**Revision comparison data:**
+-------+

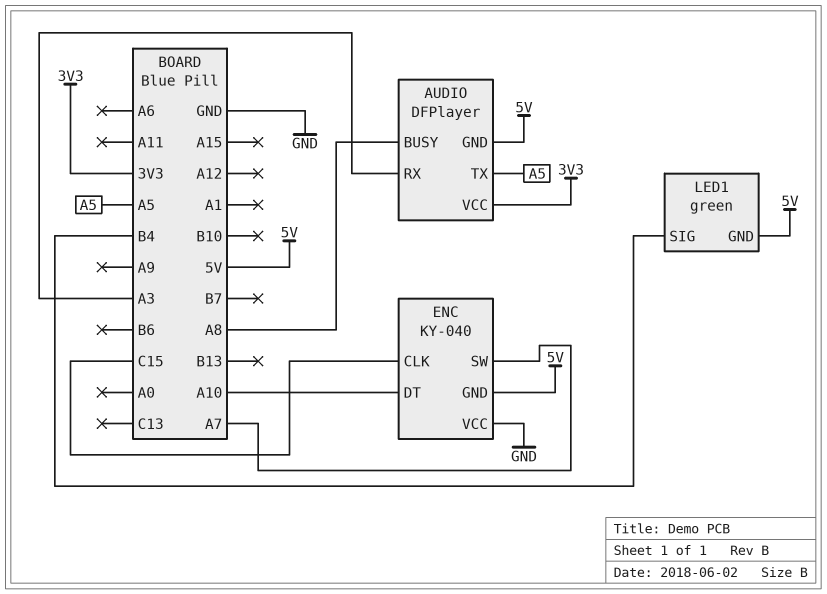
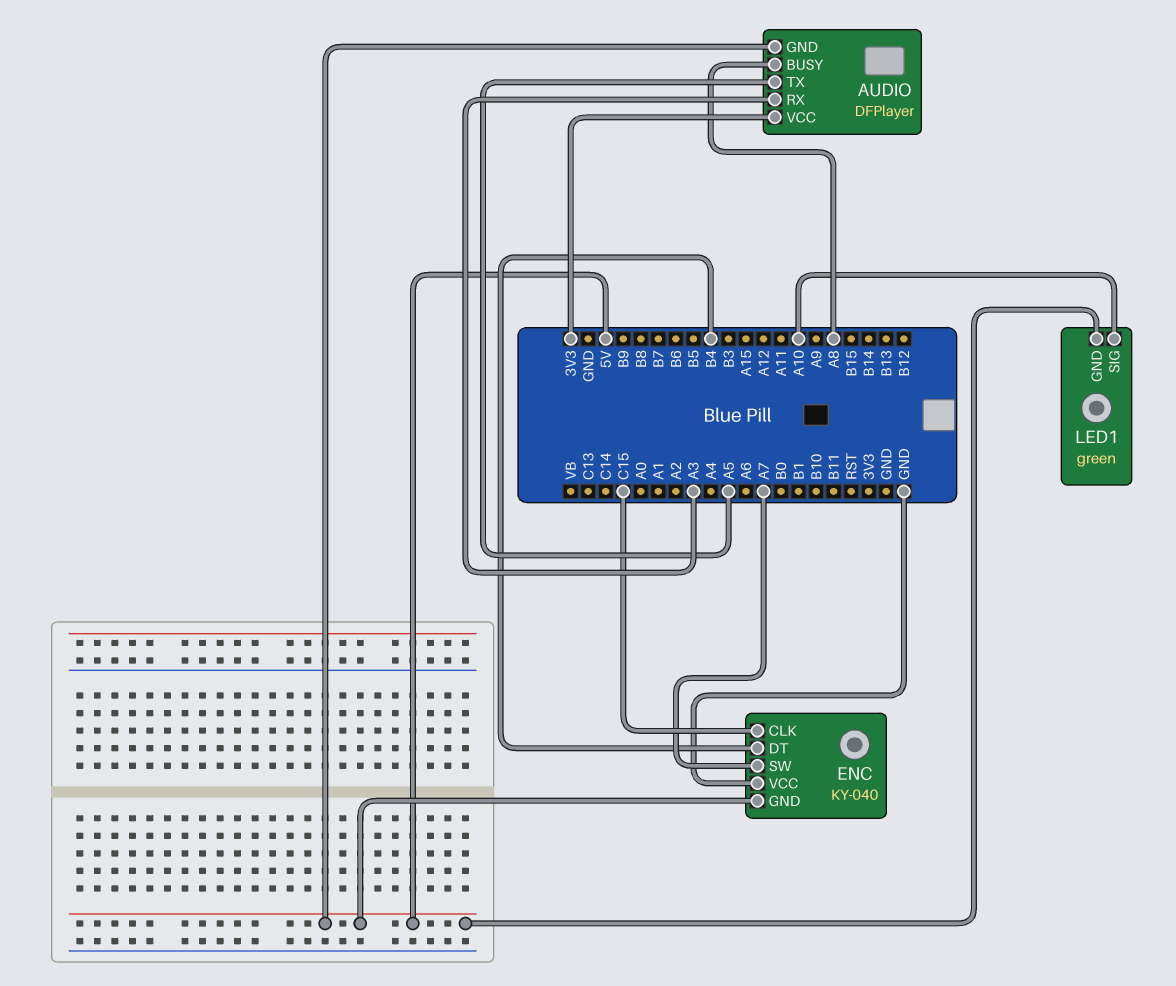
ENC pin DT: A10 -> B4
LED1 pin SIG: B4 -> A10

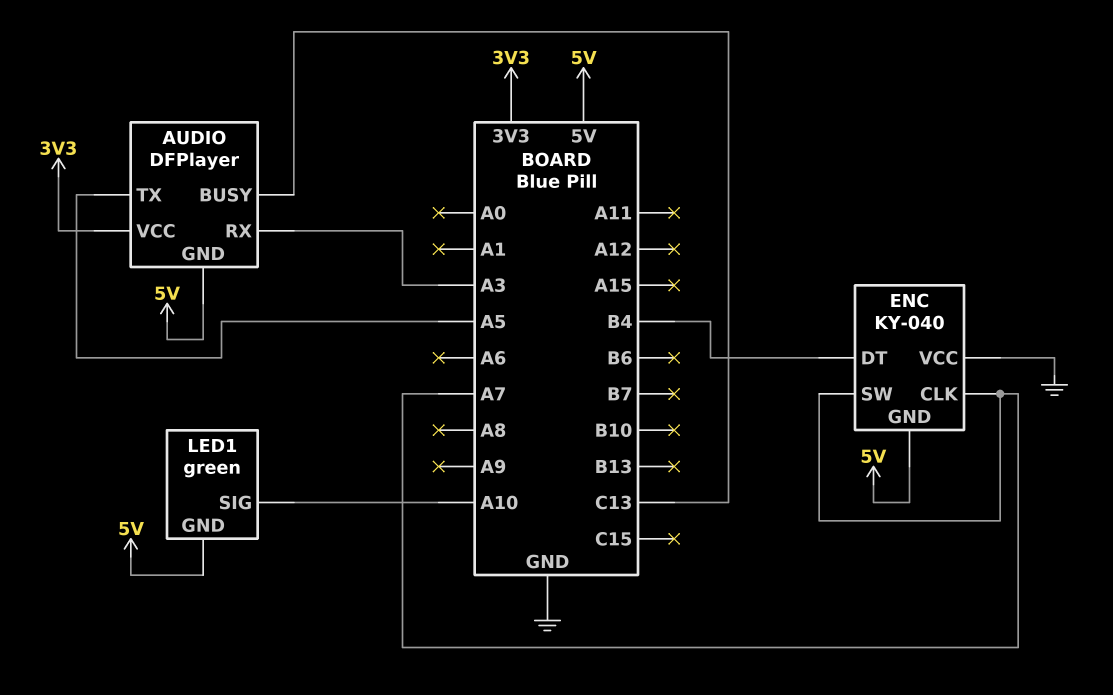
AUDIO pin BUSY: A8 -> C13
ENC pin CLK: C15 -> A7

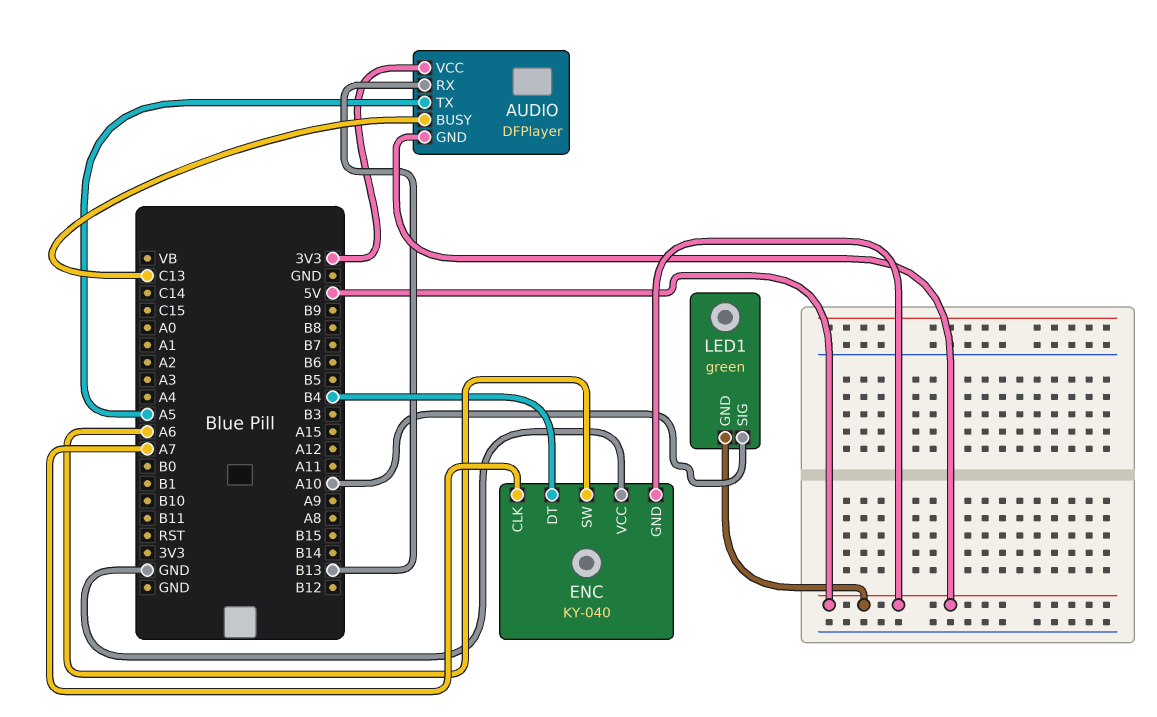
AUDIO pin RX: A3 -> B13
ENC pin SW: A7 -> A6

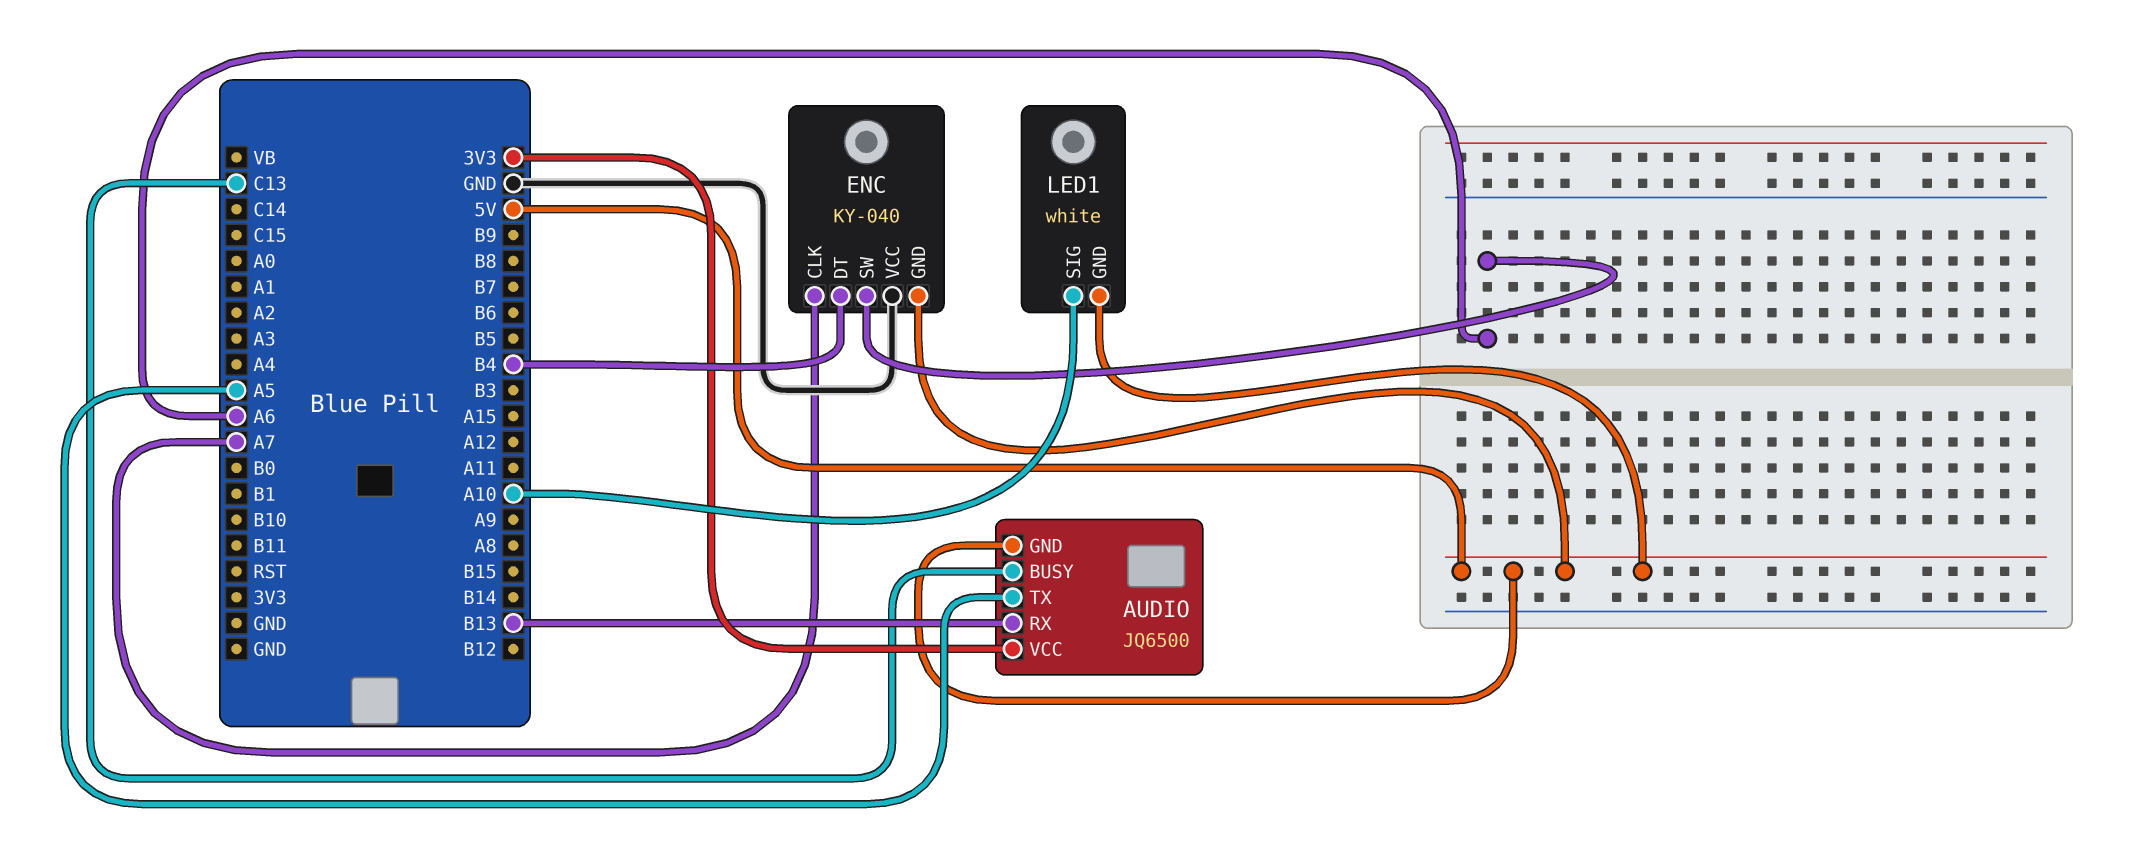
AUDIO: DFPlayer -> JQ6500
LED1: green -> white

+-------+

**Exercise brief:**
Copy the records above exactly, omitting every picture.

**Task result:**
ENC pin DT: A10 -> B4
LED1 pin SIG: B4 -> A10

AUDIO pin BUSY: A8 -> C13
ENC pin CLK: C15 -> A7

AUDIO pin RX: A3 -> B13
ENC pin SW: A7 -> A6

AUDIO: DFPlayer -> JQ6500
LED1: green -> white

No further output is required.